• **Your instructions**:
Taking the listing below, restate word for word each line from the line with "C102: 39pF (PWM, XI) -> 39pF (GND, XI)" to the line with "Y101: 6MHz (XI, XO) -> 40MHz (XI, XO)", ends included, and stop there.

• **Data for analysis**:
┌──

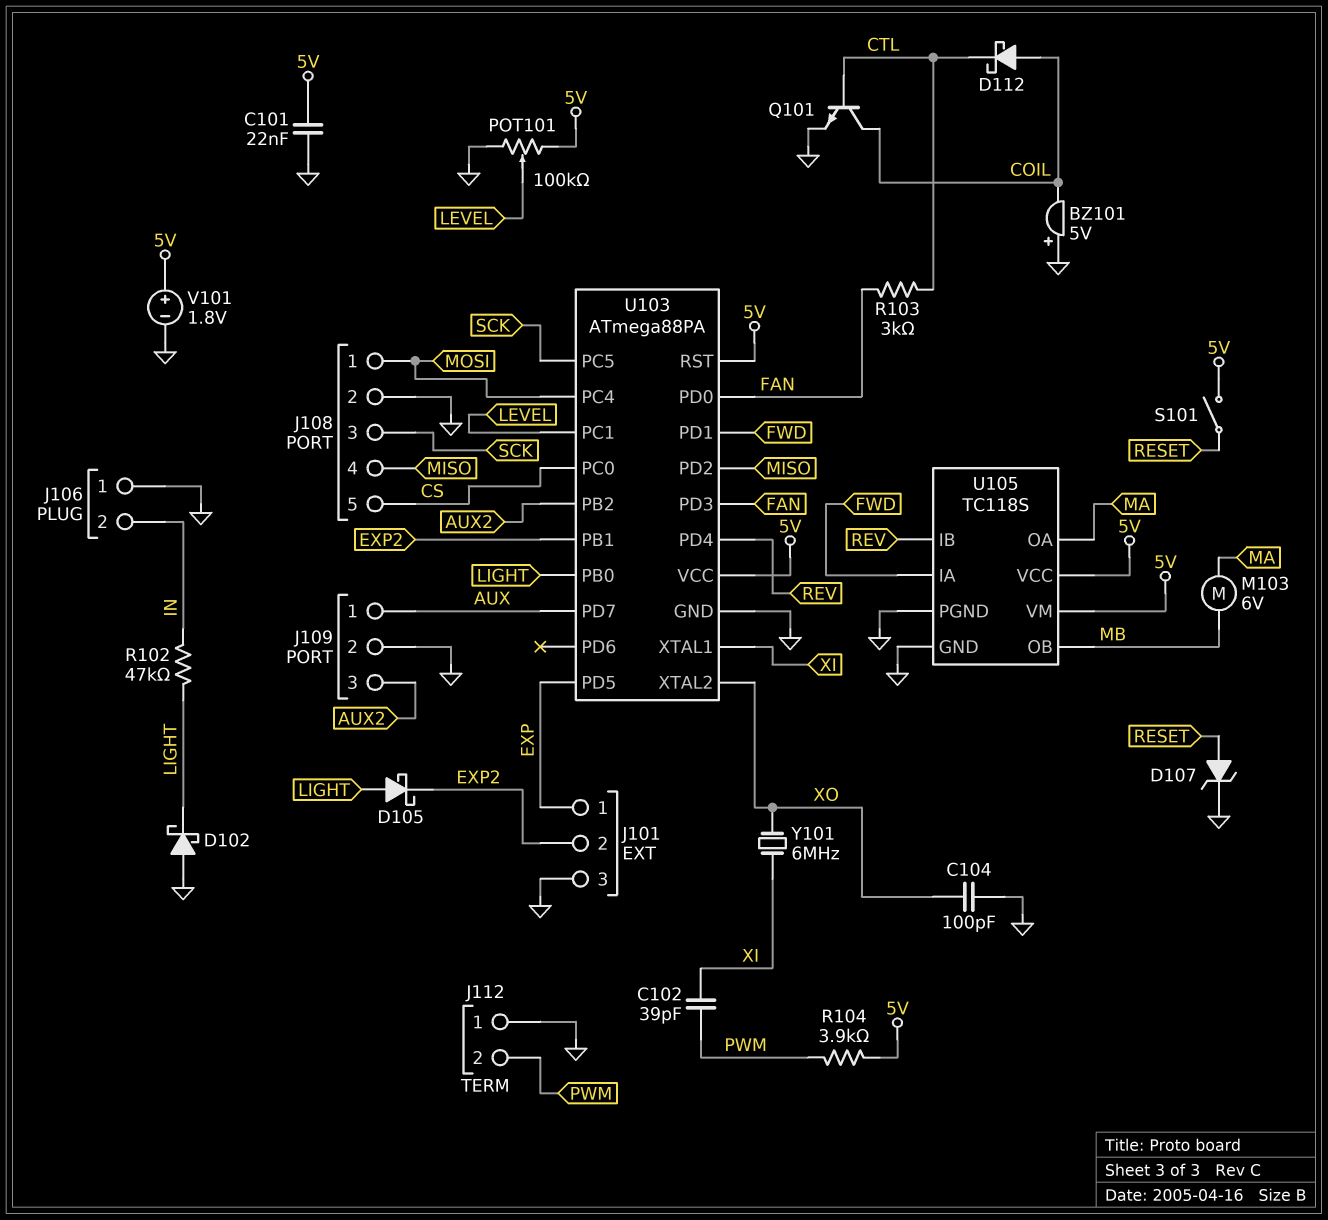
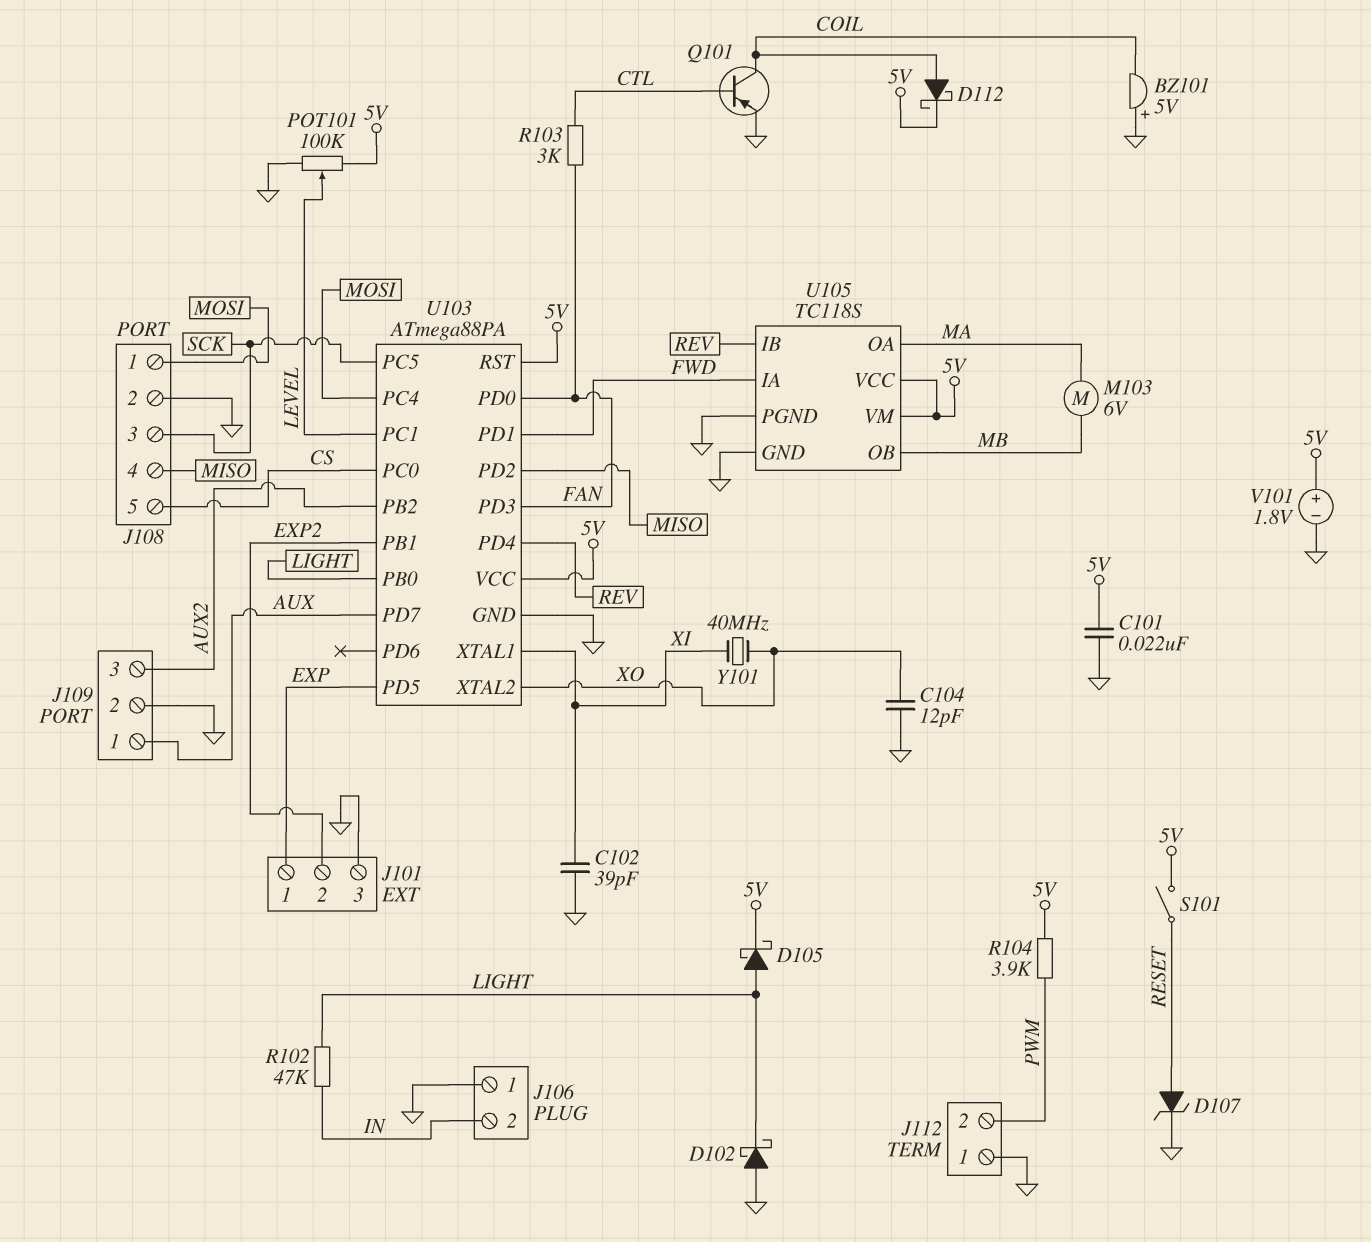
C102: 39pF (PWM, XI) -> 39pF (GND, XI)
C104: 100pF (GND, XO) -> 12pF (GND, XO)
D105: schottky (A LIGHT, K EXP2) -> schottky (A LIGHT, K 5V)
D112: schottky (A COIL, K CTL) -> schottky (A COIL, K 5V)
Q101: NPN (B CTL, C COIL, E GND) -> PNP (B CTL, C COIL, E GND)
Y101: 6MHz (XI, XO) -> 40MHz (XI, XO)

└──
┌──

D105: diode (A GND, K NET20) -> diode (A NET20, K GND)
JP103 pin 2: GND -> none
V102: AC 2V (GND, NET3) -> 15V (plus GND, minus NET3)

└──
┌──

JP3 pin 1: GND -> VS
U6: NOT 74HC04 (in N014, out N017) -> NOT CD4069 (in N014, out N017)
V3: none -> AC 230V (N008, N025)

└──

• **Task result**:
C102: 39pF (PWM, XI) -> 39pF (GND, XI)
C104: 100pF (GND, XO) -> 12pF (GND, XO)
D105: schottky (A LIGHT, K EXP2) -> schottky (A LIGHT, K 5V)
D112: schottky (A COIL, K CTL) -> schottky (A COIL, K 5V)
Q101: NPN (B CTL, C COIL, E GND) -> PNP (B CTL, C COIL, E GND)
Y101: 6MHz (XI, XO) -> 40MHz (XI, XO)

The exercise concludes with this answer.